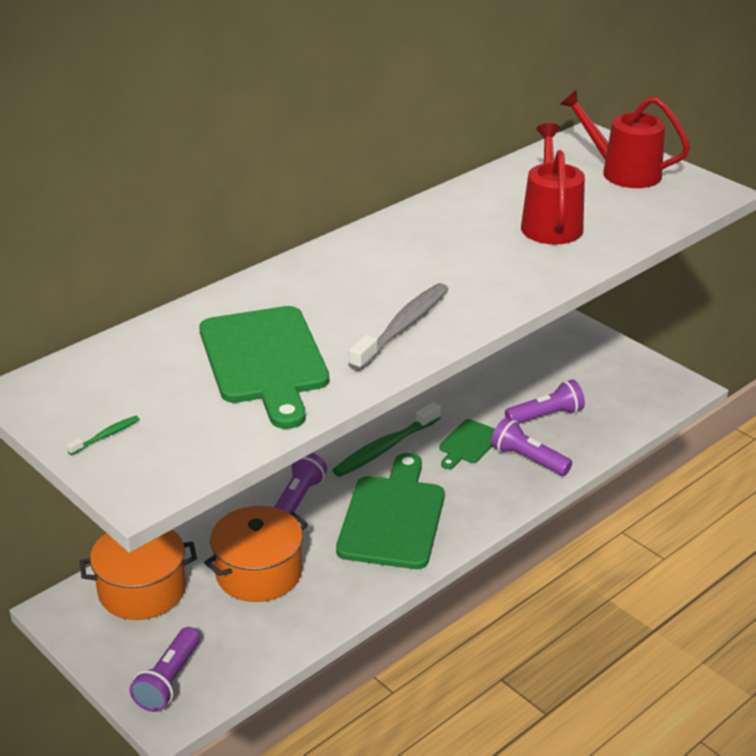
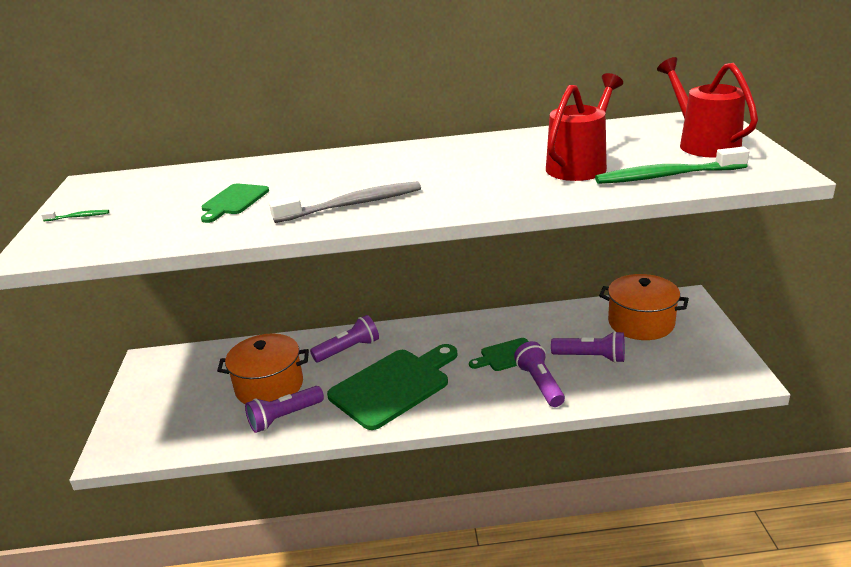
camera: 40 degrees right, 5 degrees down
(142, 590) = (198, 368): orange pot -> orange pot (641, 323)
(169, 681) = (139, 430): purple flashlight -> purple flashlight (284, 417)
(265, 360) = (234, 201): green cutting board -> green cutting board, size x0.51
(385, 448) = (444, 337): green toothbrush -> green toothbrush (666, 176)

○ ○ ○ ○ ○

▶ [Instructions to follow]:
In how many lines of the data does the string "green" appear? Only the number should be given.

▶ [The answer]:
2